• _Task_
The entries that follow include a run beginning at the line with "brown brick A5" and ending at the line with "orange round brick G6"; restate that run word for word and leave the rest out.

• _Record extracts_
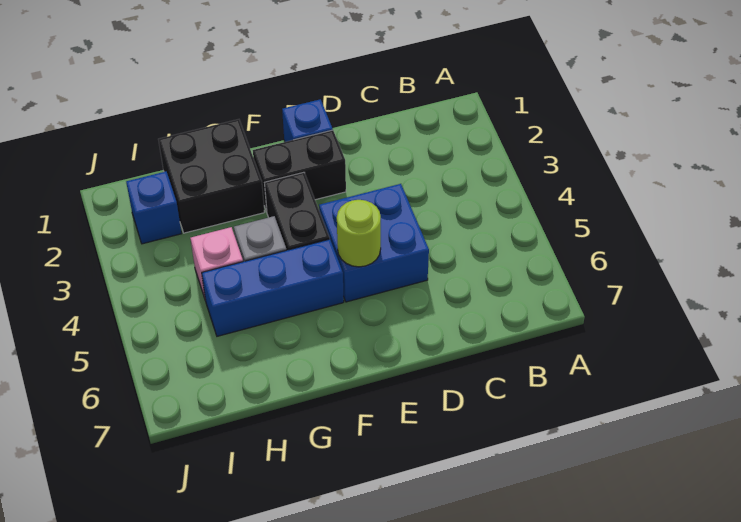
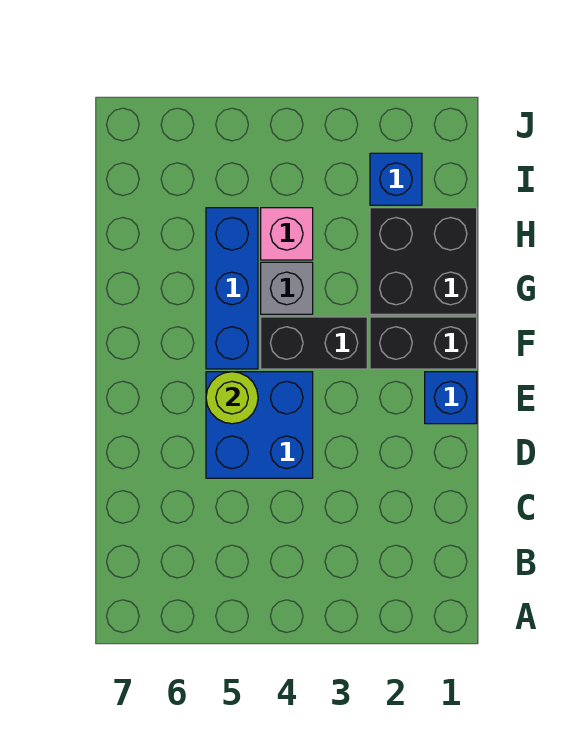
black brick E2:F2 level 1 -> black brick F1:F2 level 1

---

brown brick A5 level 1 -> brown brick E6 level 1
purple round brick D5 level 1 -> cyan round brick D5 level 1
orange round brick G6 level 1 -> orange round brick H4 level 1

• _Answer to this exercise_
brown brick A5 level 1 -> brown brick E6 level 1
purple round brick D5 level 1 -> cyan round brick D5 level 1
orange round brick G6 level 1 -> orange round brick H4 level 1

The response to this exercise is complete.